**ASSIGNMENT**
Filter the entries for the string "AGND". Copy each line that has it.

RECORDS Start Marker

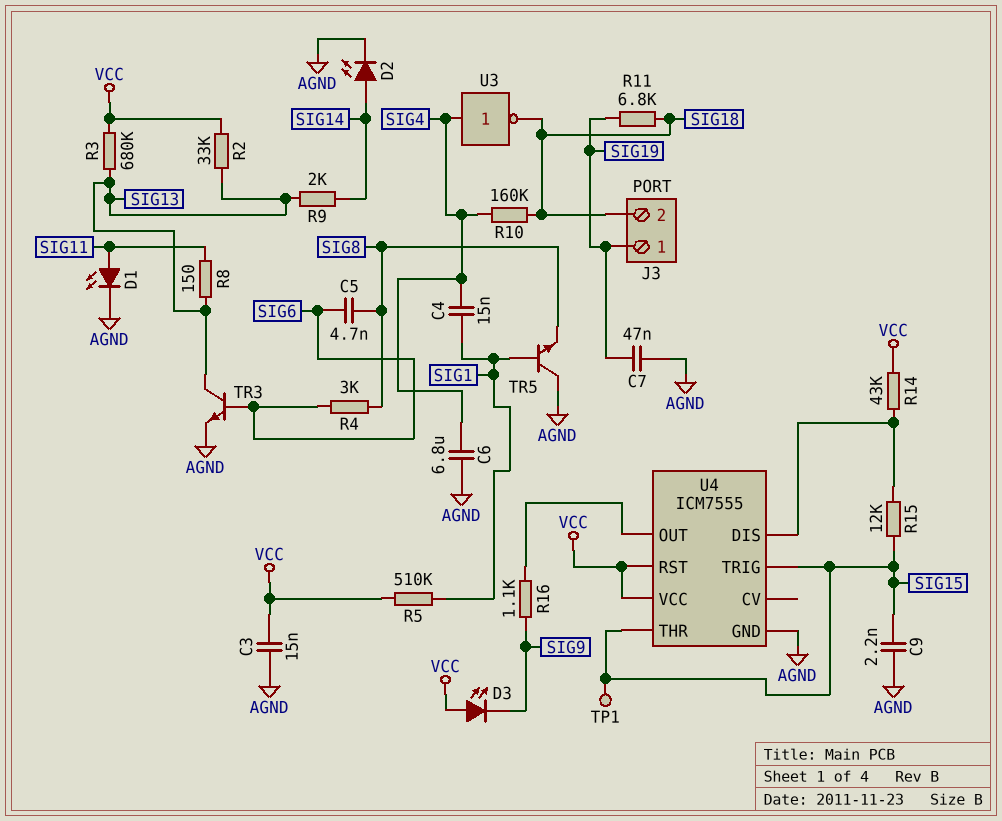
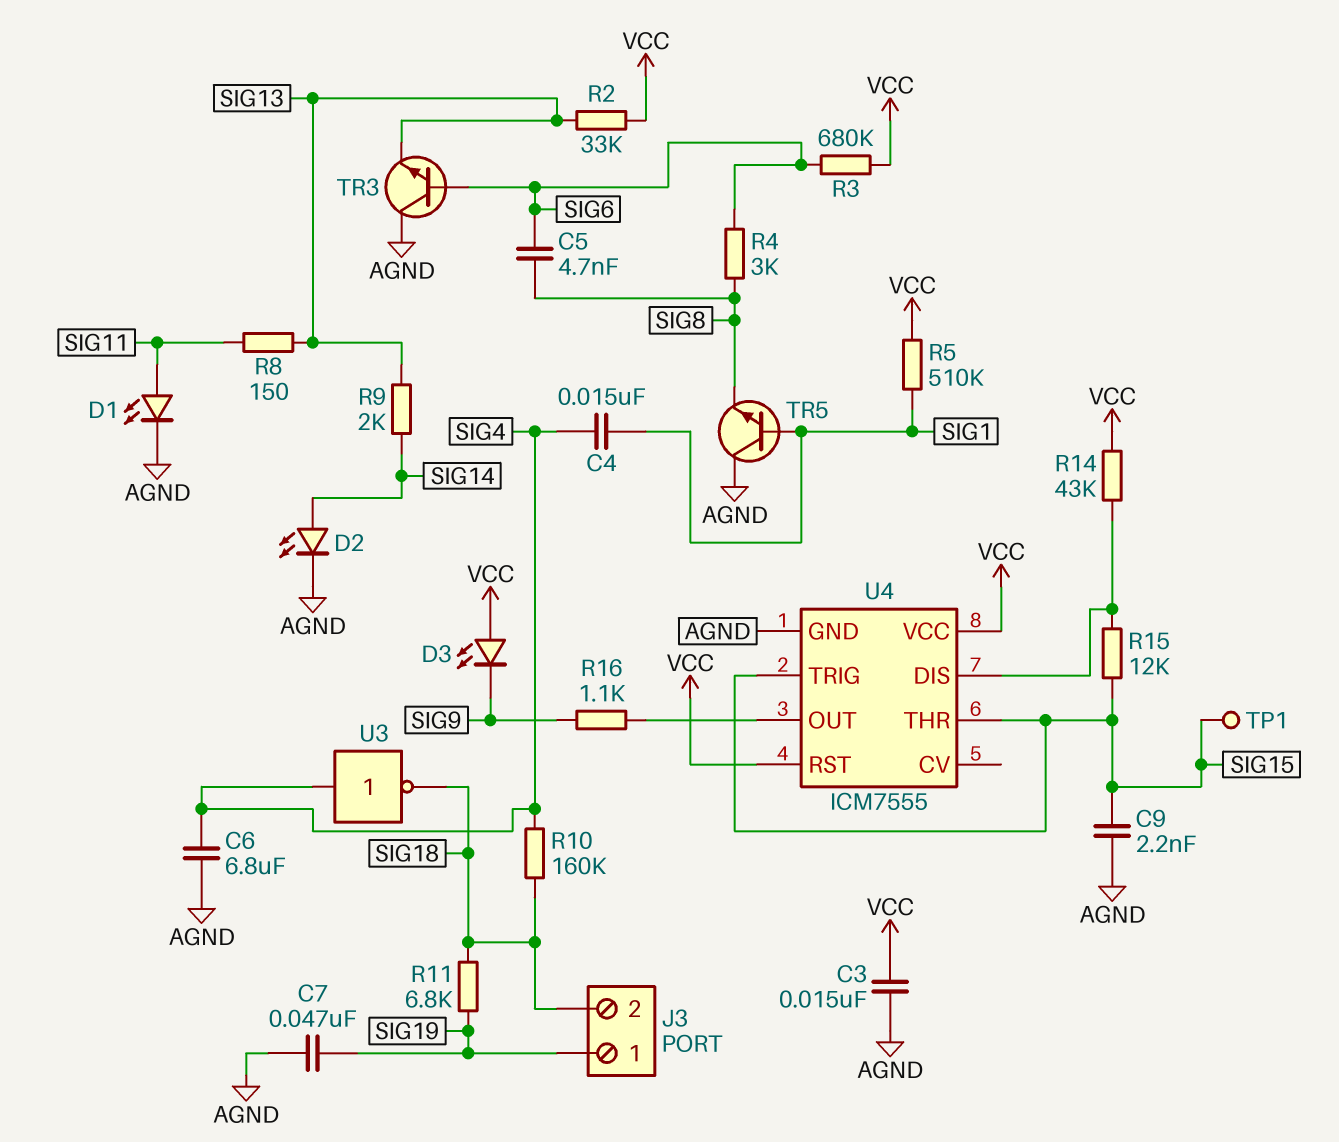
R3: 680k (SIG13, VCC) -> 680k (SIG6, VCC)
TR3: NPN (B SIG6, C SIG13, E AGND) -> NPN (B SIG6, C AGND, E SIG13)

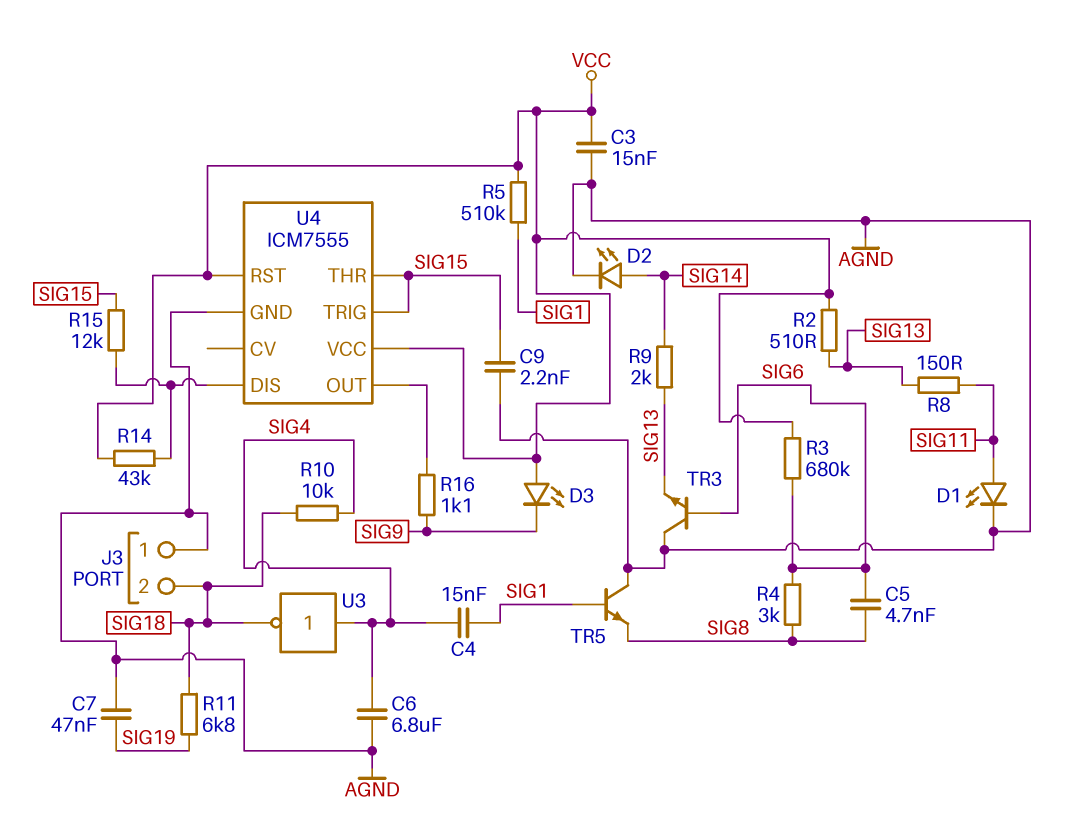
J3 pin 1: SIG19 -> AGND
R2: 33k (SIG13, VCC) -> 510 (SIG13, VCC)
R10: 160k (SIG4, SIG18) -> 10k (SIG4, SIG18)
TP1: test point (SIG15) -> none

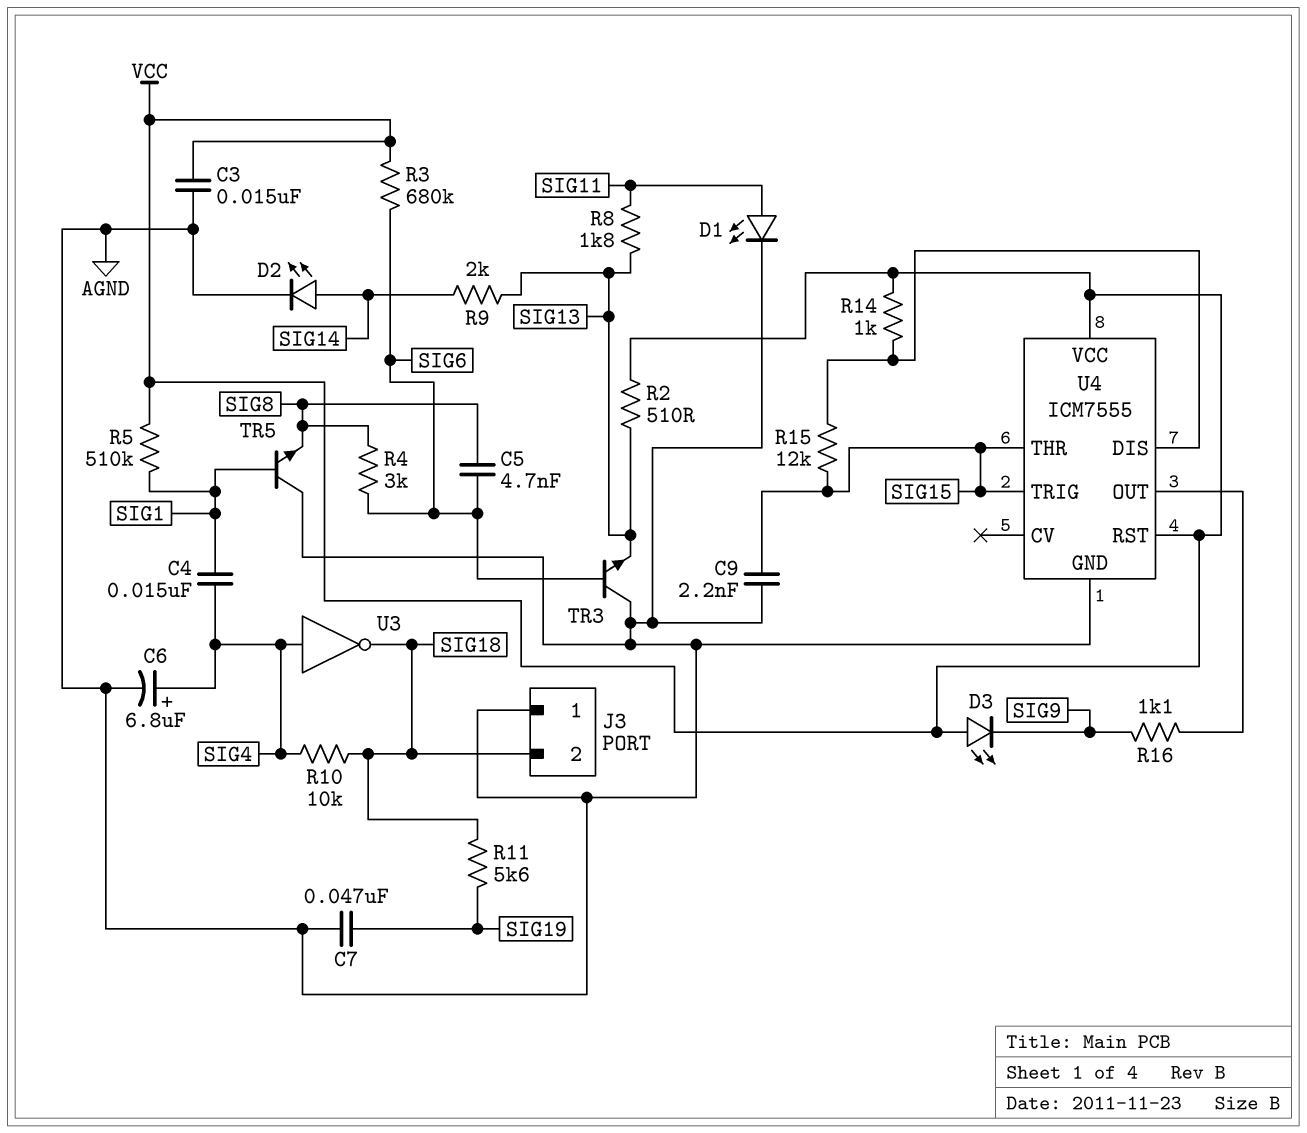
C6: 6.8uF (AGND, SIG4) -> 6.8uF (plus SIG4, minus AGND)
R8: 150 (SIG11, SIG13) -> 1.8k (SIG11, SIG13)
R11: 6.8k (SIG18, SIG19) -> 5.6k (SIG18, SIG19)
R14: 43k (U4/DIS, VCC) -> 1k (U4/DIS, VCC)

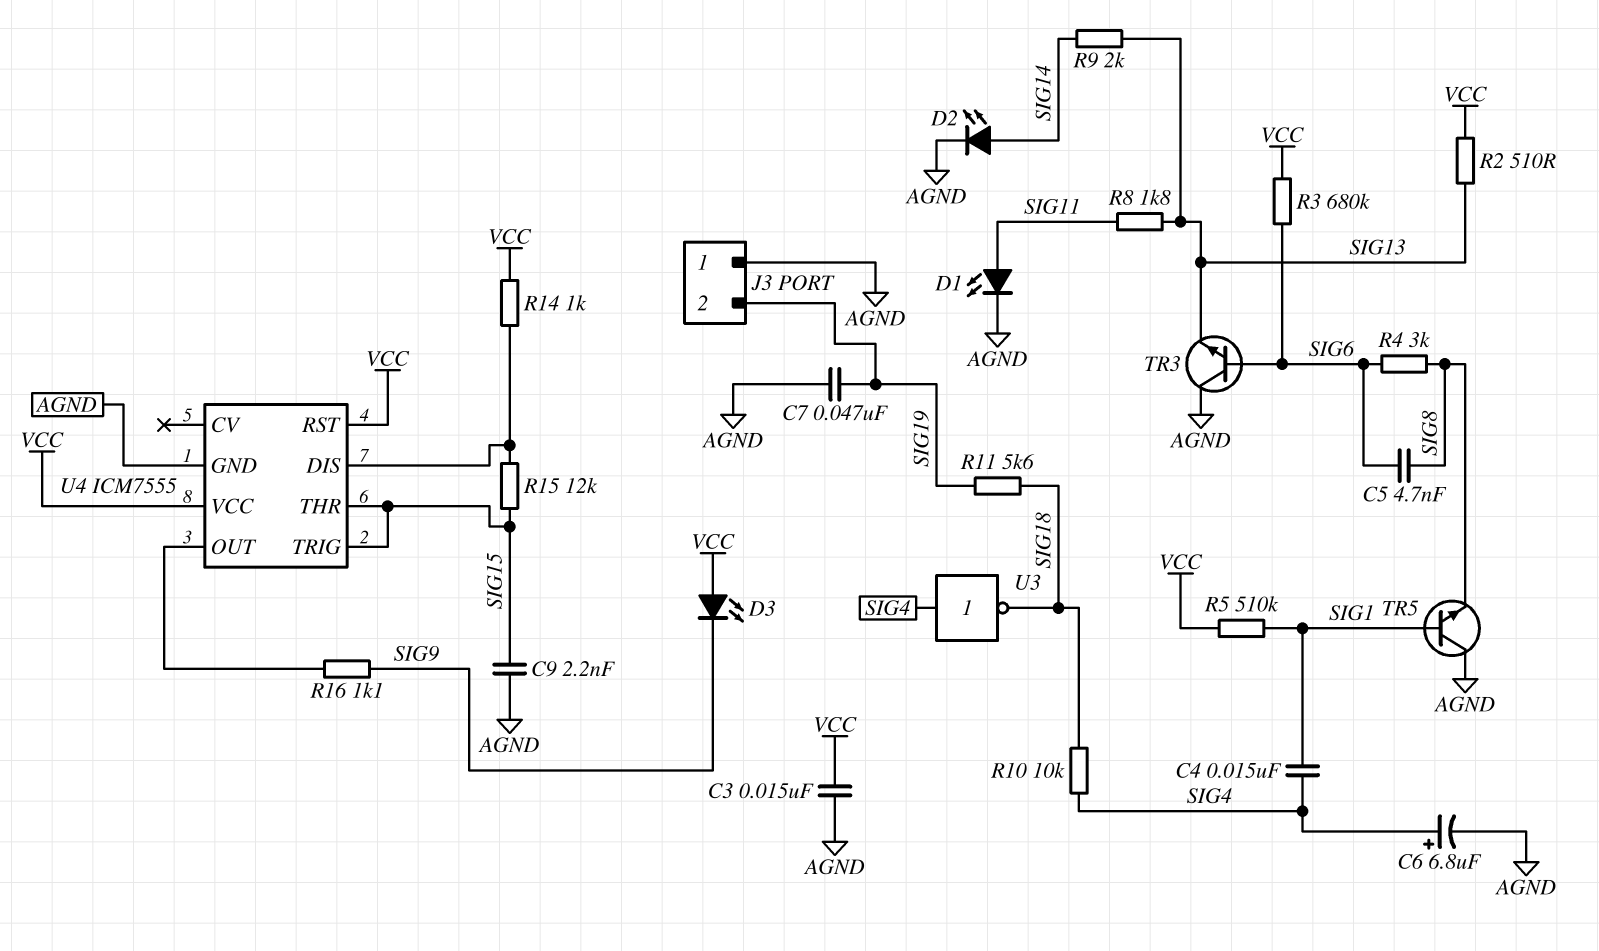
J3 pin 2: SIG18 -> SIG19

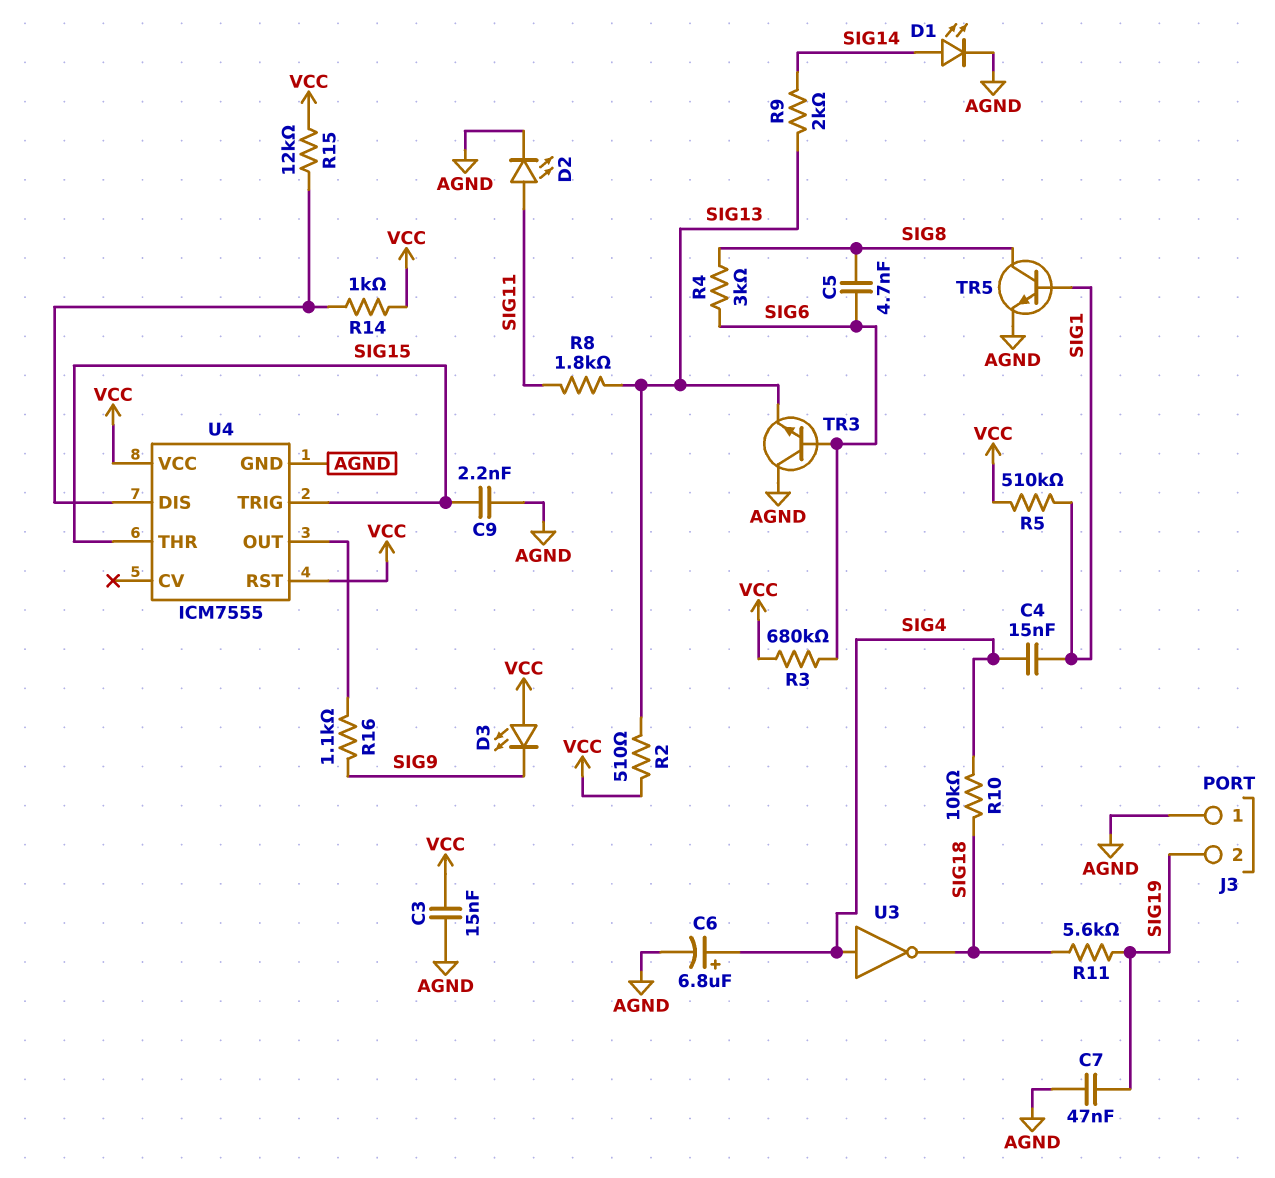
D1: LED (A SIG11, K AGND) -> LED (A SIG14, K AGND)
D2: LED (A SIG14, K AGND) -> LED (A SIG11, K AGND)
R15: 12k (SIG15, U4/DIS) -> 12k (U4/DIS, VCC)
TR5: NPN (B SIG1, C AGND, E SIG8) -> NPN (B SIG1, C SIG8, E AGND)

RECORDS End Marker

**RESPONSE AREA**
TR3: NPN (B SIG6, C SIG13, E AGND) -> NPN (B SIG6, C AGND, E SIG13)
J3 pin 1: SIG19 -> AGND
C6: 6.8uF (AGND, SIG4) -> 6.8uF (plus SIG4, minus AGND)
D1: LED (A SIG11, K AGND) -> LED (A SIG14, K AGND)
D2: LED (A SIG14, K AGND) -> LED (A SIG11, K AGND)
TR5: NPN (B SIG1, C AGND, E SIG8) -> NPN (B SIG1, C SIG8, E AGND)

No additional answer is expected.